Exercise objective => Each record is to be given again without alteration.

(Records excerpted from a collection)
[Start of section]

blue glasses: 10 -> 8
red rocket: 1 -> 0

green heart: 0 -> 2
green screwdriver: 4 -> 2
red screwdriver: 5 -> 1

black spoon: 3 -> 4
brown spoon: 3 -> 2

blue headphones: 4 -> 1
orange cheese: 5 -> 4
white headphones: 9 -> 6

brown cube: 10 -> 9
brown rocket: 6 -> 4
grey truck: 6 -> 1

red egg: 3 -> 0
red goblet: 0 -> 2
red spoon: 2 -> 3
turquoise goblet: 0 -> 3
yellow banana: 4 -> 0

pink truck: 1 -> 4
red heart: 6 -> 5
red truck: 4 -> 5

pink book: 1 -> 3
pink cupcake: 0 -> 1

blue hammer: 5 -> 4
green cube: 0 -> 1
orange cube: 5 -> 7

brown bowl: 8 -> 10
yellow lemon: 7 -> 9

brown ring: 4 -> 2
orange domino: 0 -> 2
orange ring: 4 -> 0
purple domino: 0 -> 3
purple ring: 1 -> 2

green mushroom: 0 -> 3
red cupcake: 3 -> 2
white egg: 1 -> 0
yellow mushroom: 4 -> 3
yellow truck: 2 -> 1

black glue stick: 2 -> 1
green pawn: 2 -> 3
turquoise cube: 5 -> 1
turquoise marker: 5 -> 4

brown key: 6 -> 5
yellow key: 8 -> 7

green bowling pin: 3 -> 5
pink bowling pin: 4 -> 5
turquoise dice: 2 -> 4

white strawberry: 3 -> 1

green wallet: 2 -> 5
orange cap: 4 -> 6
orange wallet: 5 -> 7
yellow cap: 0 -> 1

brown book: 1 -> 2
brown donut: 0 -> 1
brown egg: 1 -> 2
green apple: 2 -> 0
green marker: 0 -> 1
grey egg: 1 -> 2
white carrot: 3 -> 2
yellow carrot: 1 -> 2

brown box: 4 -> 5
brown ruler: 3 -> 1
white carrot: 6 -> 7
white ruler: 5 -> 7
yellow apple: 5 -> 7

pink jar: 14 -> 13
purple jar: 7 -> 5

[End of section]

Exercise solution =>
blue glasses: 10 -> 8
red rocket: 1 -> 0

green heart: 0 -> 2
green screwdriver: 4 -> 2
red screwdriver: 5 -> 1

black spoon: 3 -> 4
brown spoon: 3 -> 2

blue headphones: 4 -> 1
orange cheese: 5 -> 4
white headphones: 9 -> 6

brown cube: 10 -> 9
brown rocket: 6 -> 4
grey truck: 6 -> 1

red egg: 3 -> 0
red goblet: 0 -> 2
red spoon: 2 -> 3
turquoise goblet: 0 -> 3
yellow banana: 4 -> 0

pink truck: 1 -> 4
red heart: 6 -> 5
red truck: 4 -> 5

pink book: 1 -> 3
pink cupcake: 0 -> 1

blue hammer: 5 -> 4
green cube: 0 -> 1
orange cube: 5 -> 7

brown bowl: 8 -> 10
yellow lemon: 7 -> 9

brown ring: 4 -> 2
orange domino: 0 -> 2
orange ring: 4 -> 0
purple domino: 0 -> 3
purple ring: 1 -> 2

green mushroom: 0 -> 3
red cupcake: 3 -> 2
white egg: 1 -> 0
yellow mushroom: 4 -> 3
yellow truck: 2 -> 1

black glue stick: 2 -> 1
green pawn: 2 -> 3
turquoise cube: 5 -> 1
turquoise marker: 5 -> 4

brown key: 6 -> 5
yellow key: 8 -> 7

green bowling pin: 3 -> 5
pink bowling pin: 4 -> 5
turquoise dice: 2 -> 4

white strawberry: 3 -> 1

green wallet: 2 -> 5
orange cap: 4 -> 6
orange wallet: 5 -> 7
yellow cap: 0 -> 1

brown book: 1 -> 2
brown donut: 0 -> 1
brown egg: 1 -> 2
green apple: 2 -> 0
green marker: 0 -> 1
grey egg: 1 -> 2
white carrot: 3 -> 2
yellow carrot: 1 -> 2

brown box: 4 -> 5
brown ruler: 3 -> 1
white carrot: 6 -> 7
white ruler: 5 -> 7
yellow apple: 5 -> 7

pink jar: 14 -> 13
purple jar: 7 -> 5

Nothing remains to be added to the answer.